MATERIAL FOR THIS TASK:
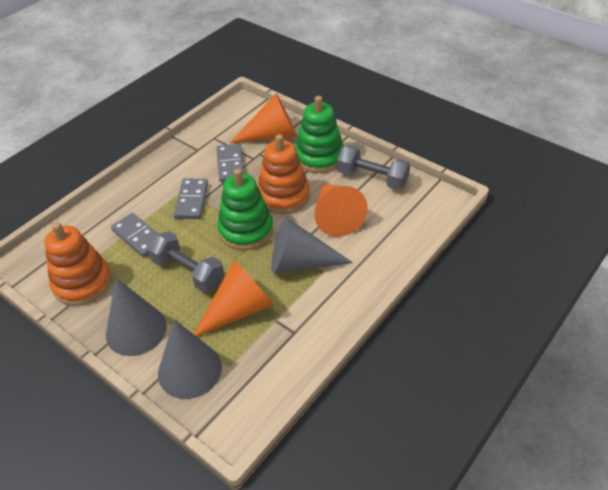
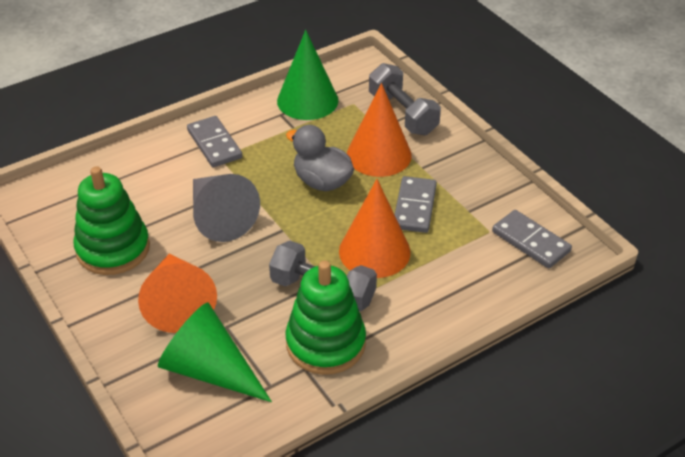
green cone: 0 -> 2
grey cone: 3 -> 1
grey duck: 0 -> 1
orange stacking toy: 2 -> 0

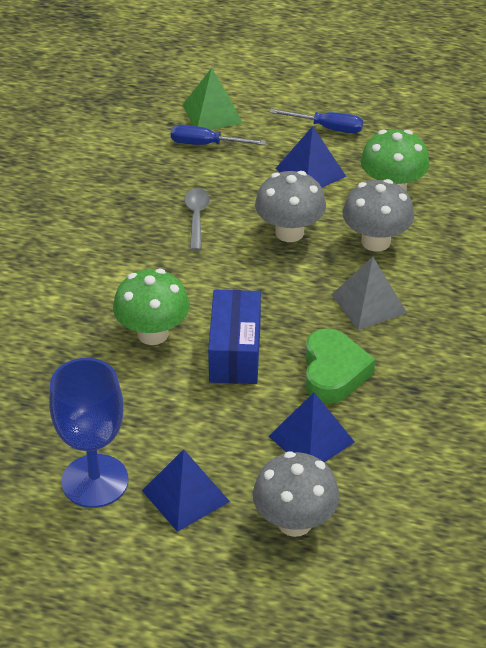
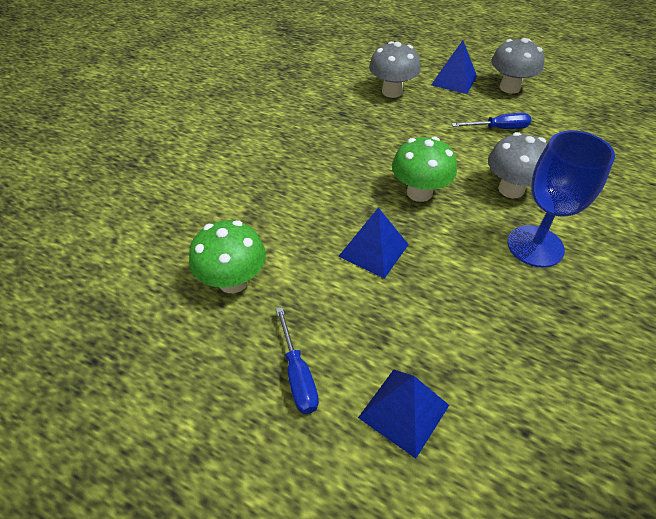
blue box: 1 -> 0
green heart: 1 -> 0
green pyramid: 1 -> 0
grey pyramid: 1 -> 0
grey spoon: 1 -> 0

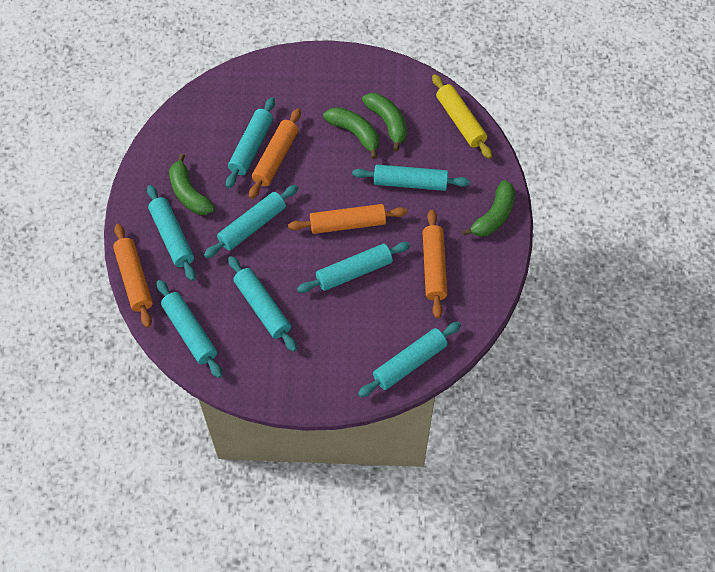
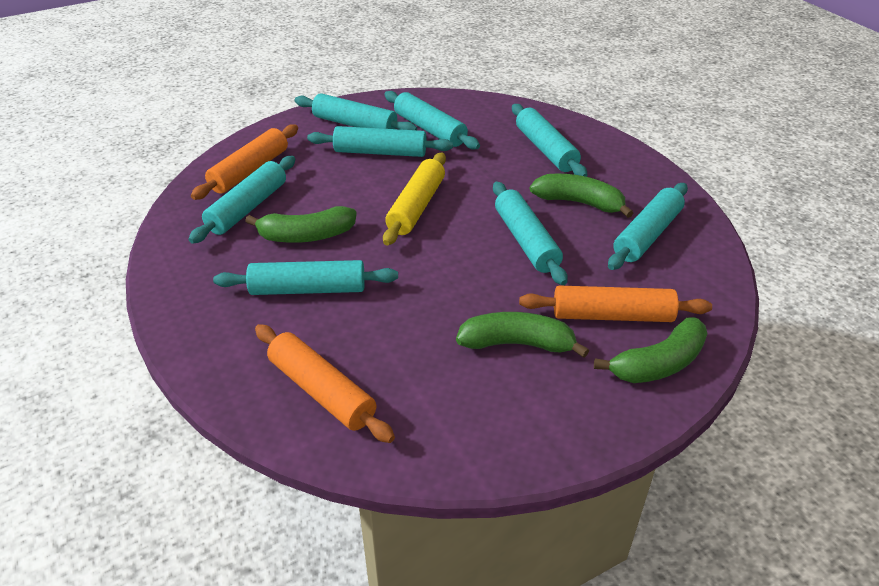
orange rolling pin: 4 -> 3

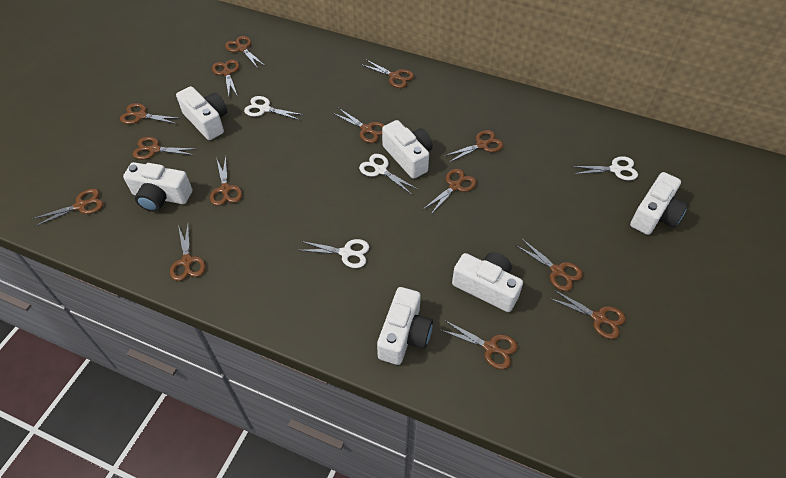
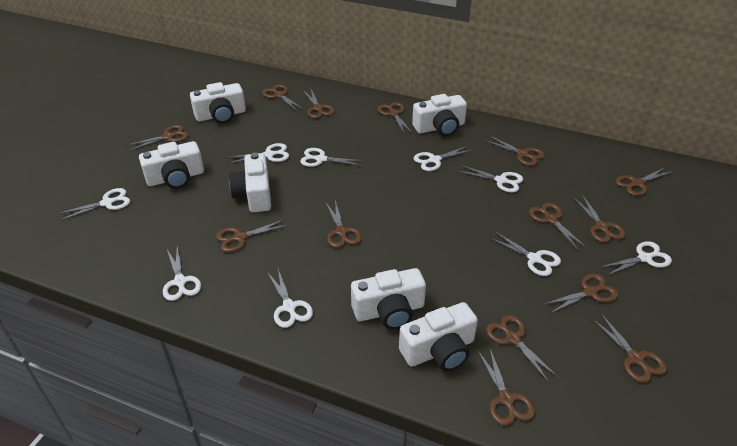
white scissors: 4 -> 9

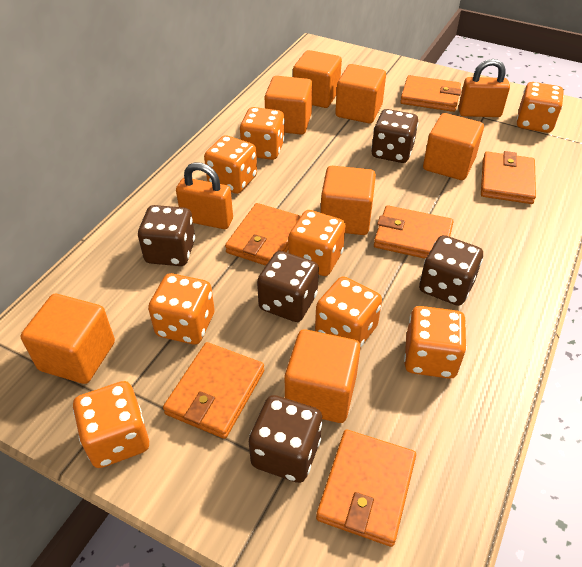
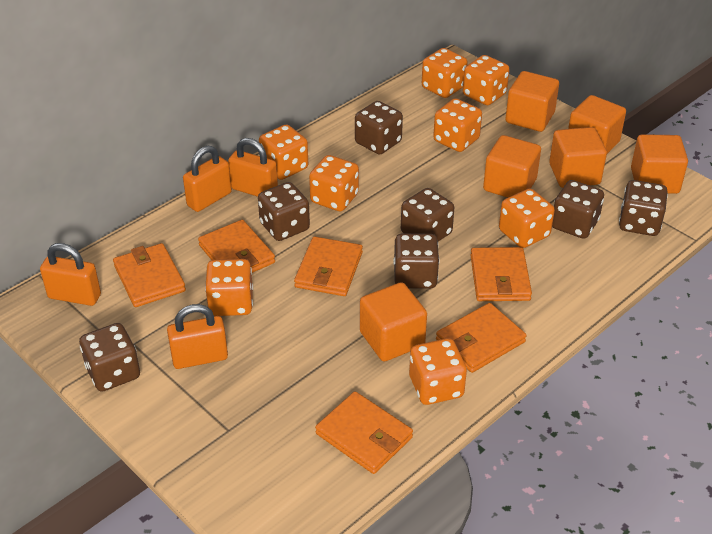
brown dice: 5 -> 7
orange cube: 7 -> 6
orange padlock: 2 -> 4

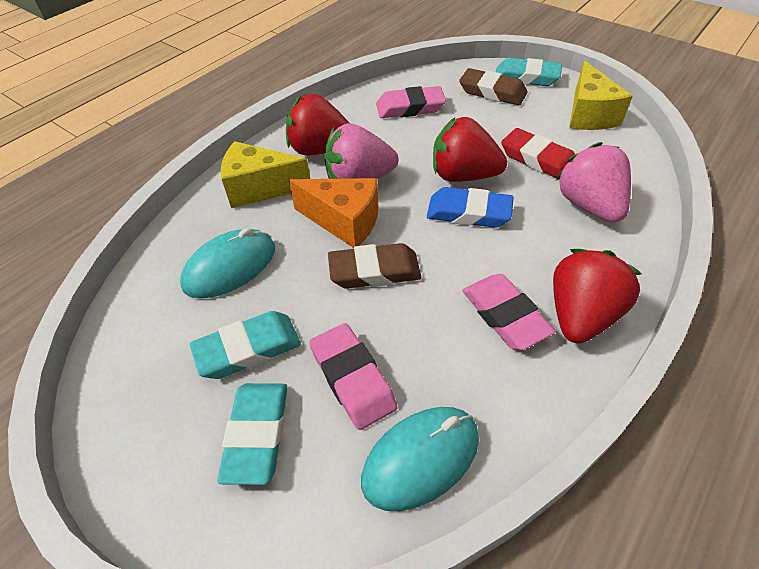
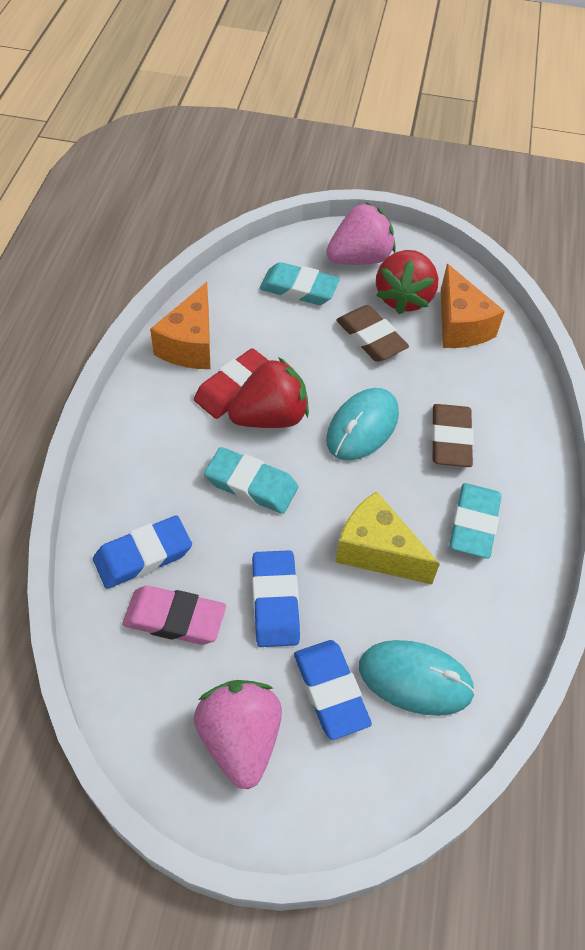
blue eraser: 1 -> 3
orange cheese: 1 -> 2
pink eraser: 3 -> 1
red strawberry: 3 -> 2
yellow cheese: 2 -> 1

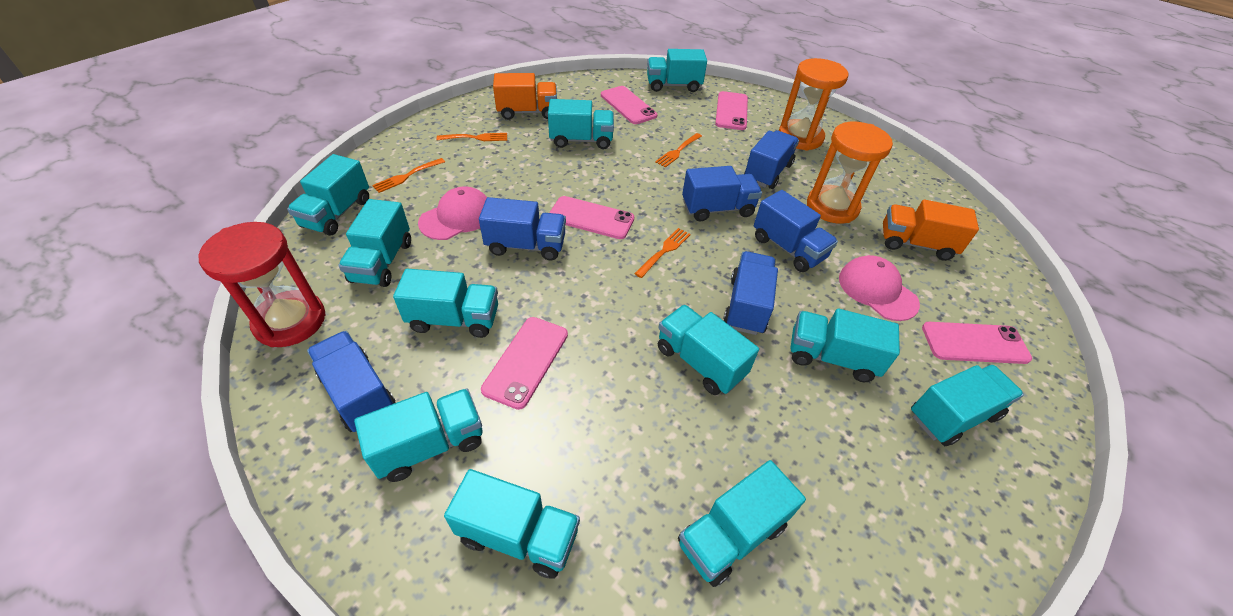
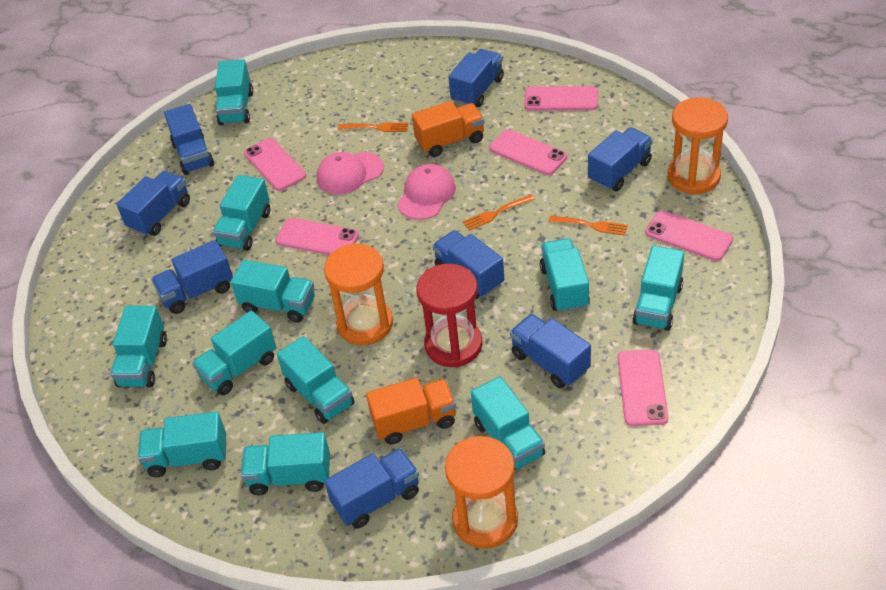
blue truck: 6 -> 8
orange fork: 4 -> 3
orange hourglass: 2 -> 3
pink phone: 5 -> 6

PROBLEM DETAILS: Begin at the line containing "grey pyramid: 1 -> 0" and restate exactly every line through the end of the material, skipping the pictures.

RESPONSE TO THIS TASK:
grey pyramid: 1 -> 0
grey spoon: 1 -> 0

orange rolling pin: 4 -> 3

white scissors: 4 -> 9

brown dice: 5 -> 7
orange cube: 7 -> 6
orange padlock: 2 -> 4

blue eraser: 1 -> 3
orange cheese: 1 -> 2
pink eraser: 3 -> 1
red strawberry: 3 -> 2
yellow cheese: 2 -> 1

blue truck: 6 -> 8
orange fork: 4 -> 3
orange hourglass: 2 -> 3
pink phone: 5 -> 6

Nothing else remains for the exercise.